**TASK REQUIREMENTS:** Only an exact repetition of the lines from the one that holds "shop shelf: (859, 1032) -> (835, 706), moved" to the end of the records is wanted.

[Records drawn from a dataset]
□ □ □
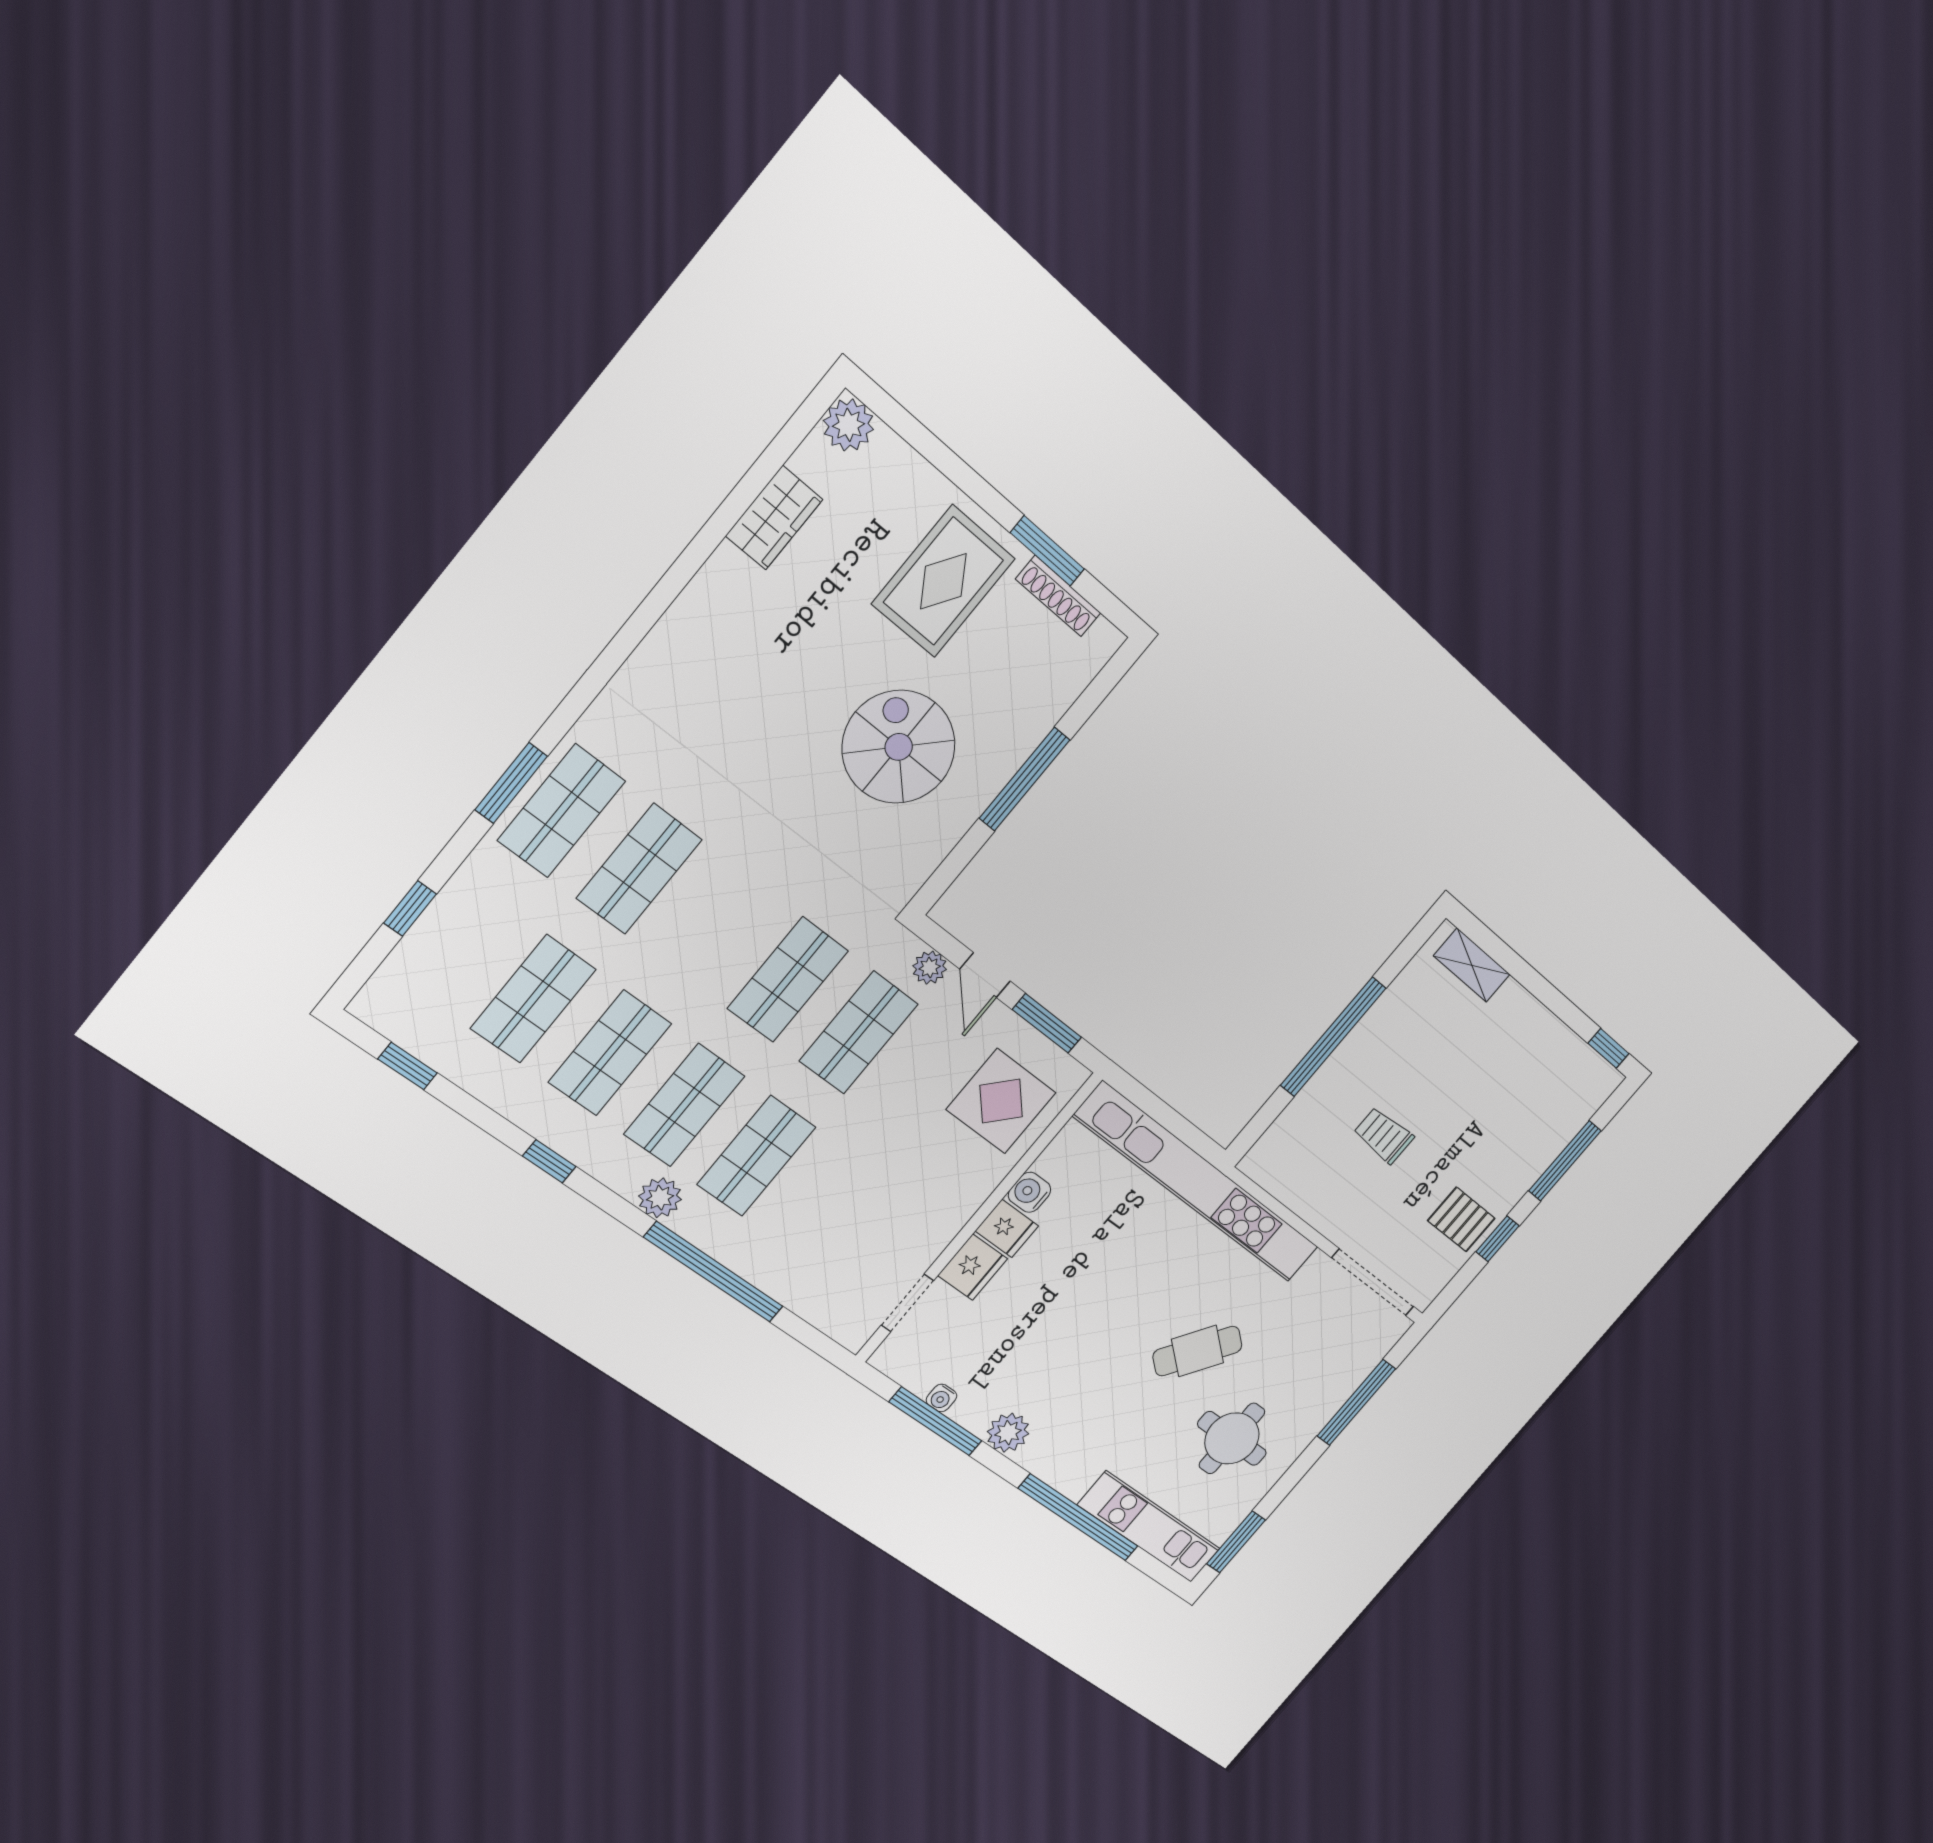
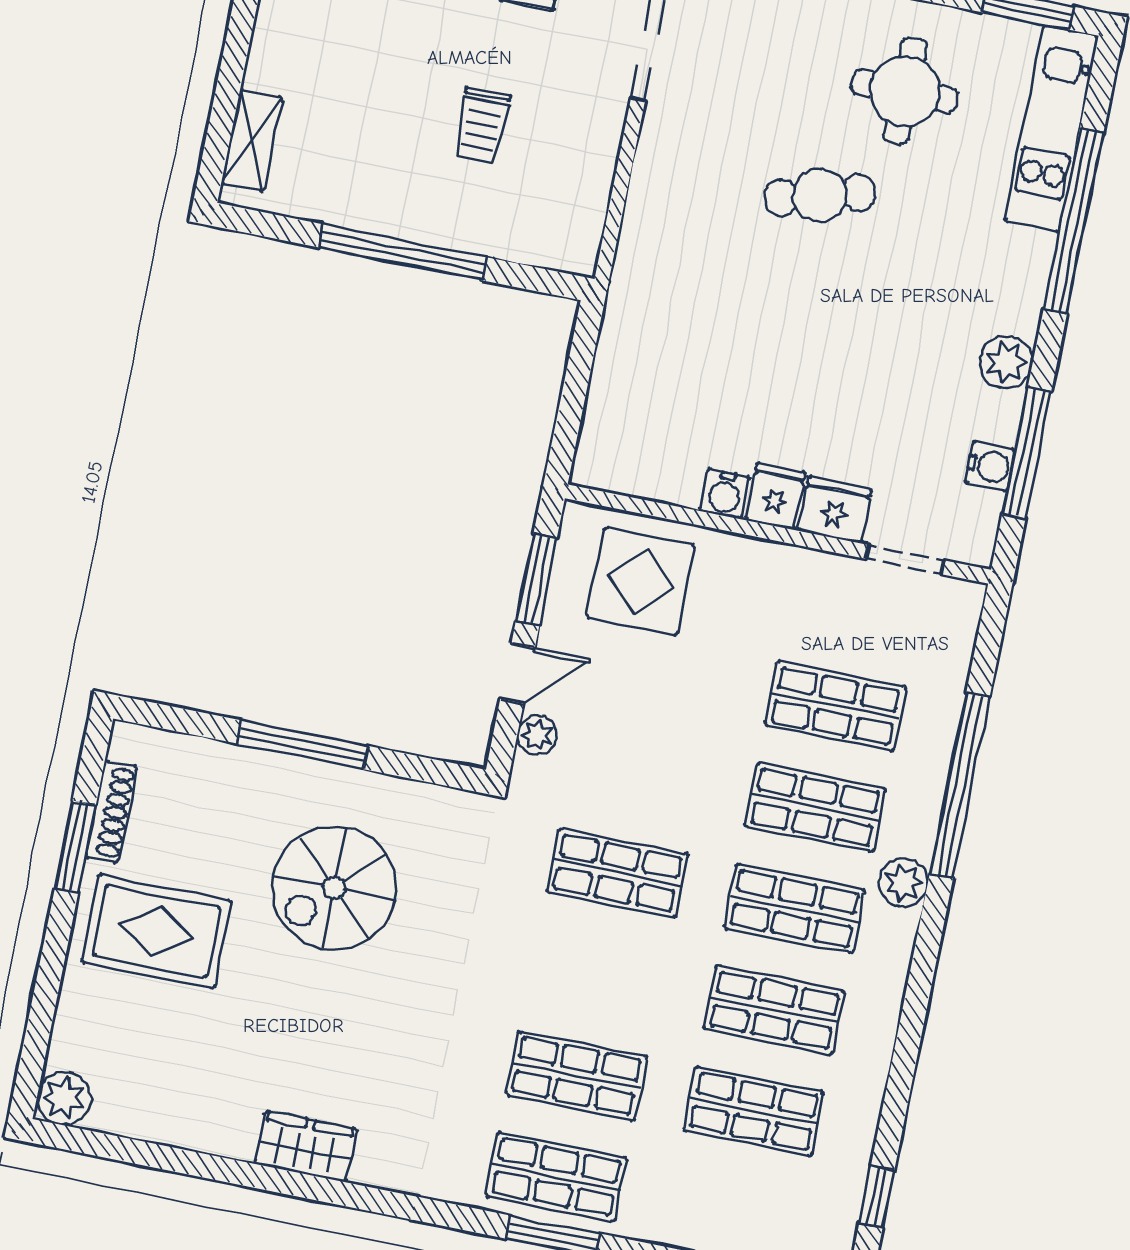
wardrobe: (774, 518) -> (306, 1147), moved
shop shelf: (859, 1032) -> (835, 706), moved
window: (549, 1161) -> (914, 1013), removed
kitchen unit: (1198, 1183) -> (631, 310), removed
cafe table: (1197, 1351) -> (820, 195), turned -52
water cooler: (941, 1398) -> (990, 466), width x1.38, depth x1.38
□ □ □
**TASK ANSWER:**
shop shelf: (859, 1032) -> (835, 706), moved
window: (549, 1161) -> (914, 1013), removed
kitchen unit: (1198, 1183) -> (631, 310), removed
cafe table: (1197, 1351) -> (820, 195), turned -52
water cooler: (941, 1398) -> (990, 466), width x1.38, depth x1.38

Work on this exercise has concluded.